[Records from a dataset]
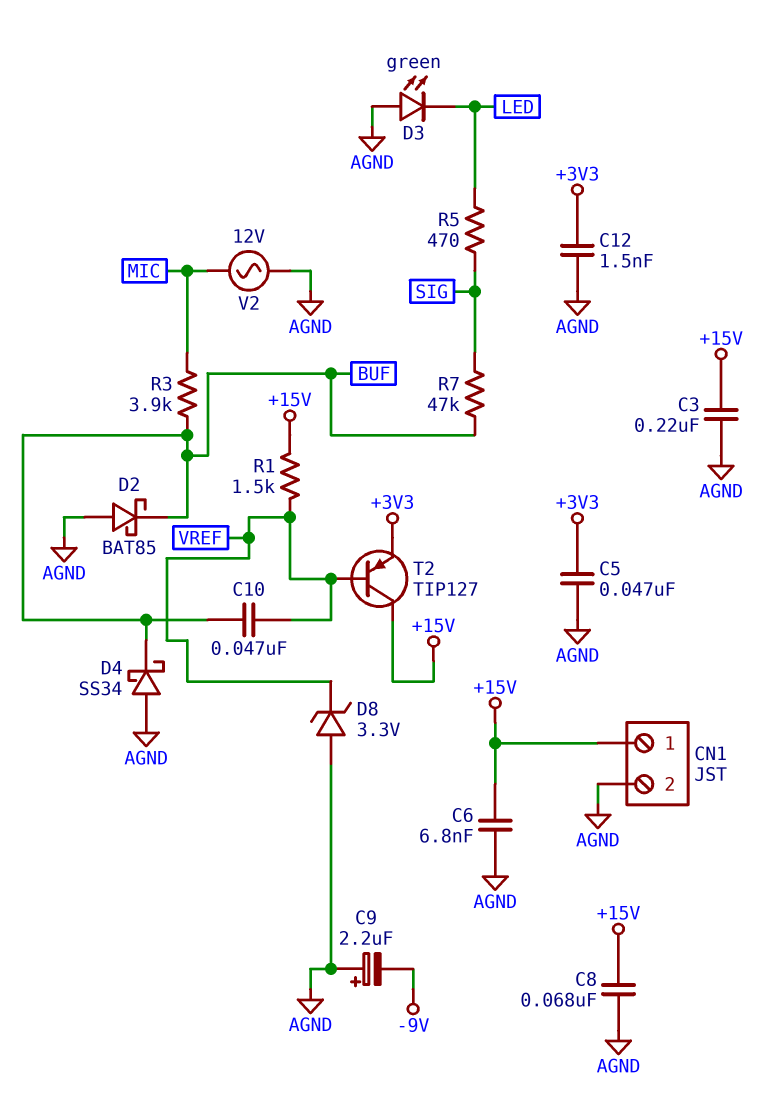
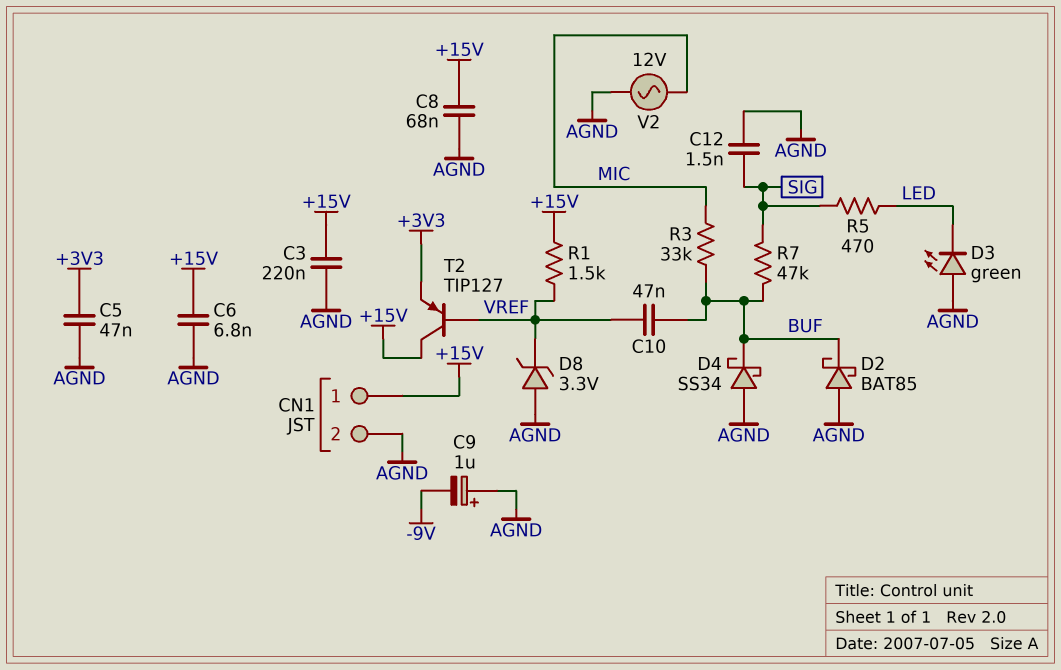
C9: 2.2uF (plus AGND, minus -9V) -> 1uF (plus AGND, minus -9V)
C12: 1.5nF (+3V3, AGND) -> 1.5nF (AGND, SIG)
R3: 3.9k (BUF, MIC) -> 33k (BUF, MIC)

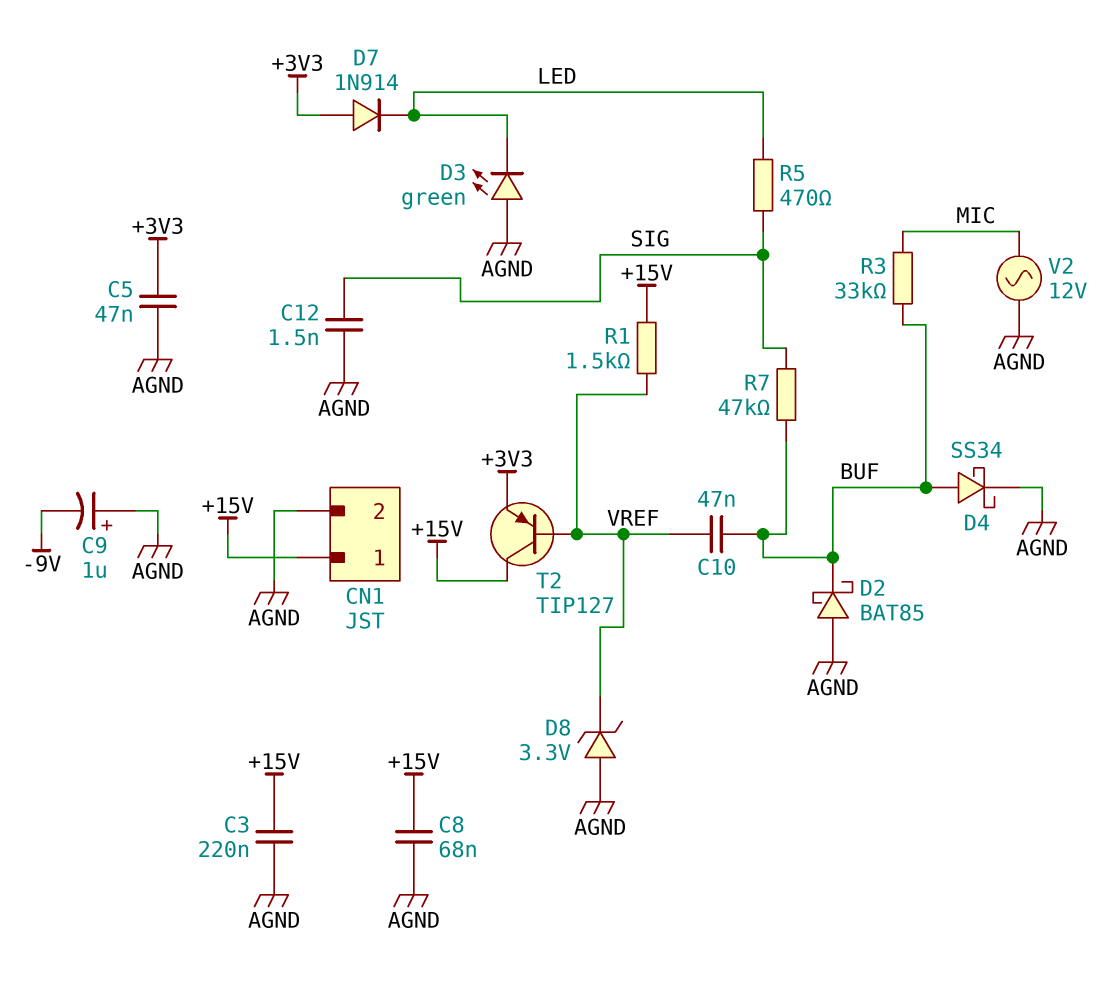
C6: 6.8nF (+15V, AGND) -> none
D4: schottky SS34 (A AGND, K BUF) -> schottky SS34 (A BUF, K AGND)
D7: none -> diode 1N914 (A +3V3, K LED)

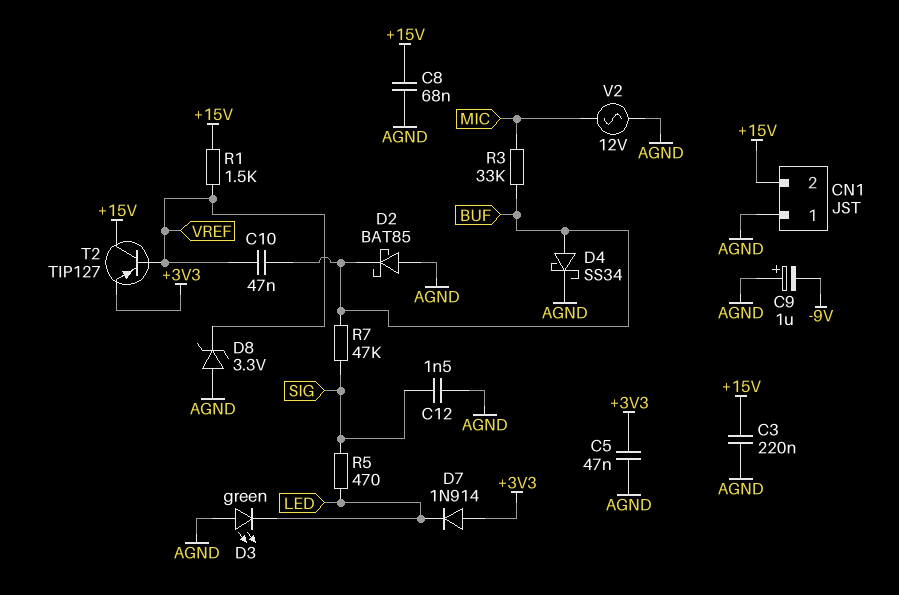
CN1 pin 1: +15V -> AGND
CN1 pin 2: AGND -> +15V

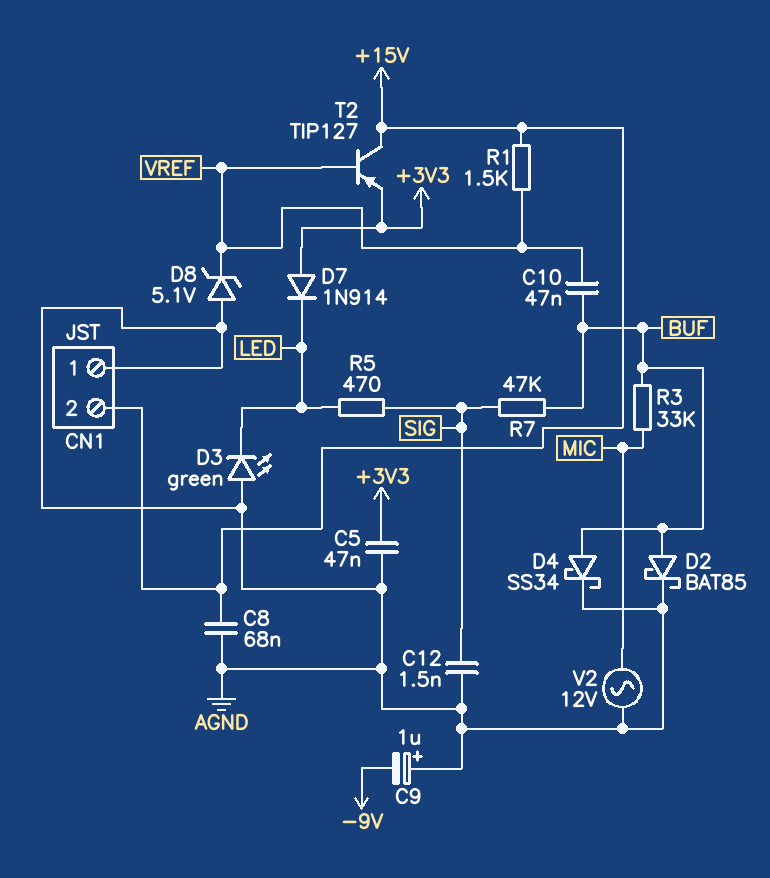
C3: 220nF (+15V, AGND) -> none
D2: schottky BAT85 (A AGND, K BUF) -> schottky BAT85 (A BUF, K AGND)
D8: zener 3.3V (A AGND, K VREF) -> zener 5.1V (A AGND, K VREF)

> [WORK TASK]:
What you produce should repeat the data word for word while omitting all images.

> [WORKED SOLUTION]:
C9: 2.2uF (plus AGND, minus -9V) -> 1uF (plus AGND, minus -9V)
C12: 1.5nF (+3V3, AGND) -> 1.5nF (AGND, SIG)
R3: 3.9k (BUF, MIC) -> 33k (BUF, MIC)

C6: 6.8nF (+15V, AGND) -> none
D4: schottky SS34 (A AGND, K BUF) -> schottky SS34 (A BUF, K AGND)
D7: none -> diode 1N914 (A +3V3, K LED)

CN1 pin 1: +15V -> AGND
CN1 pin 2: AGND -> +15V

C3: 220nF (+15V, AGND) -> none
D2: schottky BAT85 (A AGND, K BUF) -> schottky BAT85 (A BUF, K AGND)
D8: zener 3.3V (A AGND, K VREF) -> zener 5.1V (A AGND, K VREF)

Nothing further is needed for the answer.